(Beginning of Records supplied)

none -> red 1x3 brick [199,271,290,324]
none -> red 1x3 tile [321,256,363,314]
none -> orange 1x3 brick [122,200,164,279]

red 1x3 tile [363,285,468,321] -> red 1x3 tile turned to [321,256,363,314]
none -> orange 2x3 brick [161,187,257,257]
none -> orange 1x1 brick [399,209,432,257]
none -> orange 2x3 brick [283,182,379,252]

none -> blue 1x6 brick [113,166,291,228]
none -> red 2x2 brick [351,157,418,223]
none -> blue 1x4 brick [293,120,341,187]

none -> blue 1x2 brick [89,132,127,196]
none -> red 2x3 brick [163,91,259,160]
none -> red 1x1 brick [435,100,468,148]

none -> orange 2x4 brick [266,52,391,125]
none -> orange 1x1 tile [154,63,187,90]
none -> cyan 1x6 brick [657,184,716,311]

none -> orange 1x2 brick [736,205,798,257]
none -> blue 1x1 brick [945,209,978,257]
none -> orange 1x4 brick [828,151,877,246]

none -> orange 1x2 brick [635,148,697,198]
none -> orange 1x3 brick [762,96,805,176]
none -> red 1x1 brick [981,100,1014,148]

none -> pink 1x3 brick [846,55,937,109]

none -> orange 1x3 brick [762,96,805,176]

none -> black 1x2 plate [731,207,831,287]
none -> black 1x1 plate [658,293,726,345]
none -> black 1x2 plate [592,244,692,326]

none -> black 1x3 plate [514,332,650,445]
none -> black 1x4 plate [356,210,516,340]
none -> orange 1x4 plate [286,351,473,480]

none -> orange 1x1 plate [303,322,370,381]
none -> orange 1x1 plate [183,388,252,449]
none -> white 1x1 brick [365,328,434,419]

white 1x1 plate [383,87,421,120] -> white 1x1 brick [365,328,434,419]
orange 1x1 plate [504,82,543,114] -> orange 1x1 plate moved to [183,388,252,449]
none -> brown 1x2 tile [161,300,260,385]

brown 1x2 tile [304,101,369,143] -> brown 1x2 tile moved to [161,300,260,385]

(End of Records supplied)

* **Work to be completed**
What this exercise asks for is every line of the data above with the word "black".

* **Solution**
none -> black 1x2 plate [731,207,831,287]
none -> black 1x1 plate [658,293,726,345]
none -> black 1x2 plate [592,244,692,326]
none -> black 1x3 plate [514,332,650,445]
none -> black 1x4 plate [356,210,516,340]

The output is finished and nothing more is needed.